Scan the entries that follow and give only the number of lines containing "star".

→ Exercise data
__________________________________________________

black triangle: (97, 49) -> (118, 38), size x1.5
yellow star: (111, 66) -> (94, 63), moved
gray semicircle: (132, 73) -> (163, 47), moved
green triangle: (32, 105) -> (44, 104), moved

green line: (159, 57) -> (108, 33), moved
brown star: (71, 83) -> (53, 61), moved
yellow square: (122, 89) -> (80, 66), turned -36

__________________________________________________

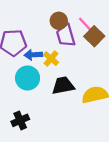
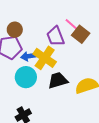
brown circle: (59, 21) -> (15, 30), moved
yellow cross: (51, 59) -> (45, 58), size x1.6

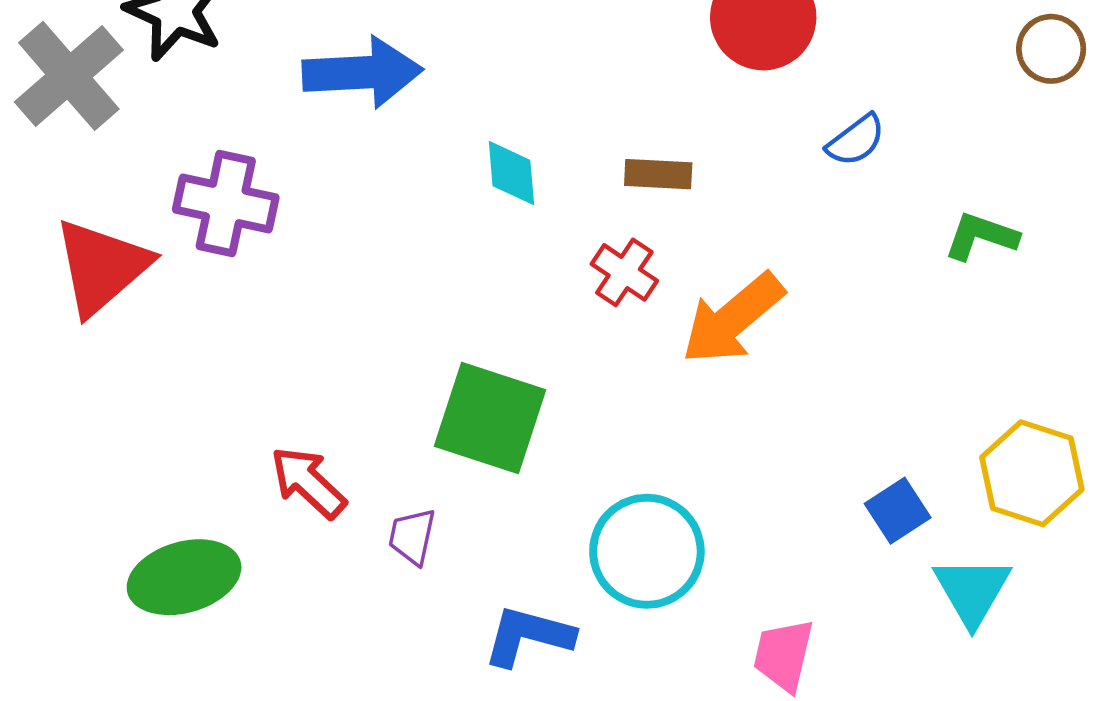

__________________________________________________

→ Result of this exercise
2